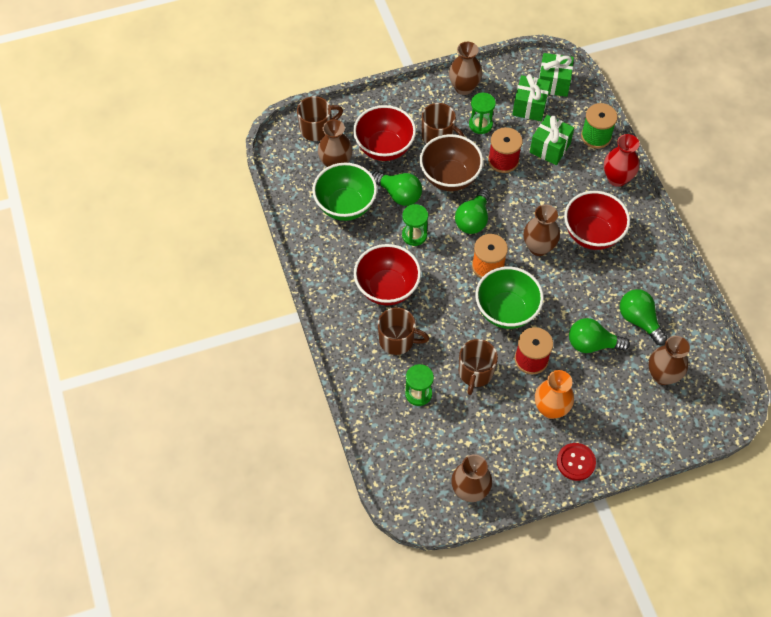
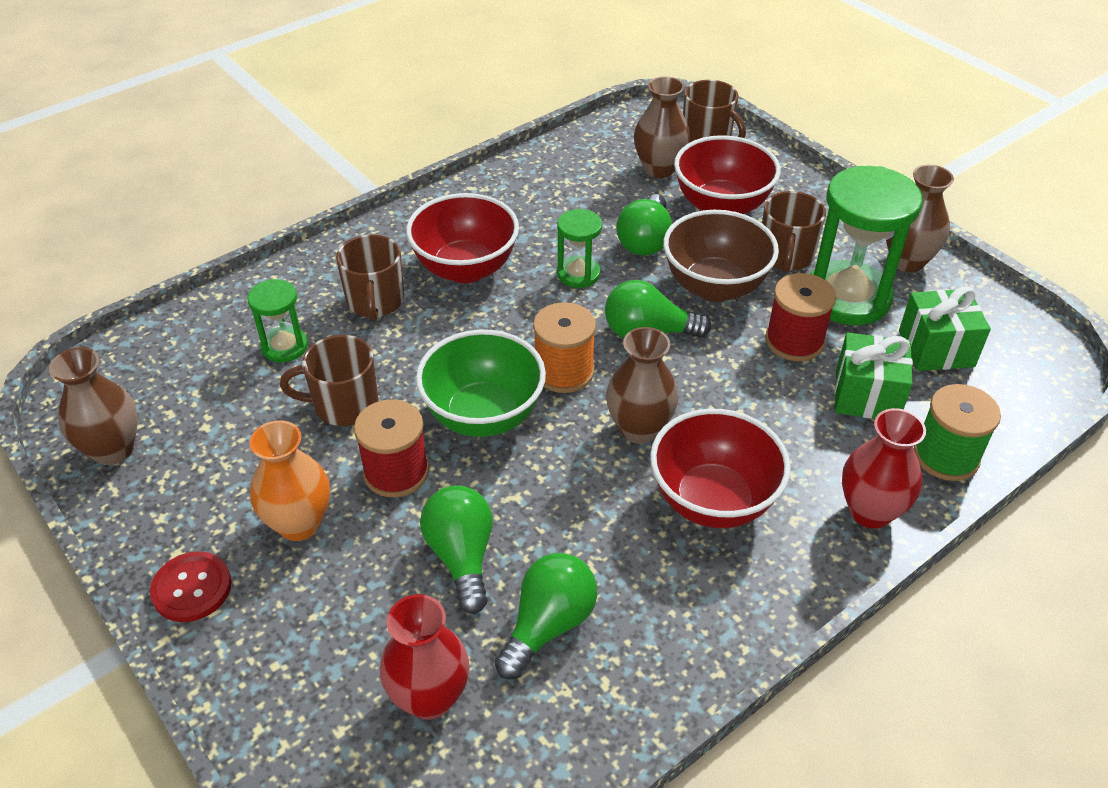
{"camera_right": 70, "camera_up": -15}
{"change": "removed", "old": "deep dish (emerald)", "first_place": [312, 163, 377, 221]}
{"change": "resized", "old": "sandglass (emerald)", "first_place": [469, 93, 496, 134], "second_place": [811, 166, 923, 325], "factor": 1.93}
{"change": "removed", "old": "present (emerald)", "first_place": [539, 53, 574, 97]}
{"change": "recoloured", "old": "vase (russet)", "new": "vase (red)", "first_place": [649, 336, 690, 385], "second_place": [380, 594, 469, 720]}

**YOUR OBJECTIVE**. Report each line above that includes the string "change".

**EXERCISE ANSWER**.
{"change": "removed", "old": "deep dish (emerald)", "first_place": [312, 163, 377, 221]}
{"change": "resized", "old": "sandglass (emerald)", "first_place": [469, 93, 496, 134], "second_place": [811, 166, 923, 325], "factor": 1.93}
{"change": "removed", "old": "present (emerald)", "first_place": [539, 53, 574, 97]}
{"change": "recoloured", "old": "vase (russet)", "new": "vase (red)", "first_place": [649, 336, 690, 385], "second_place": [380, 594, 469, 720]}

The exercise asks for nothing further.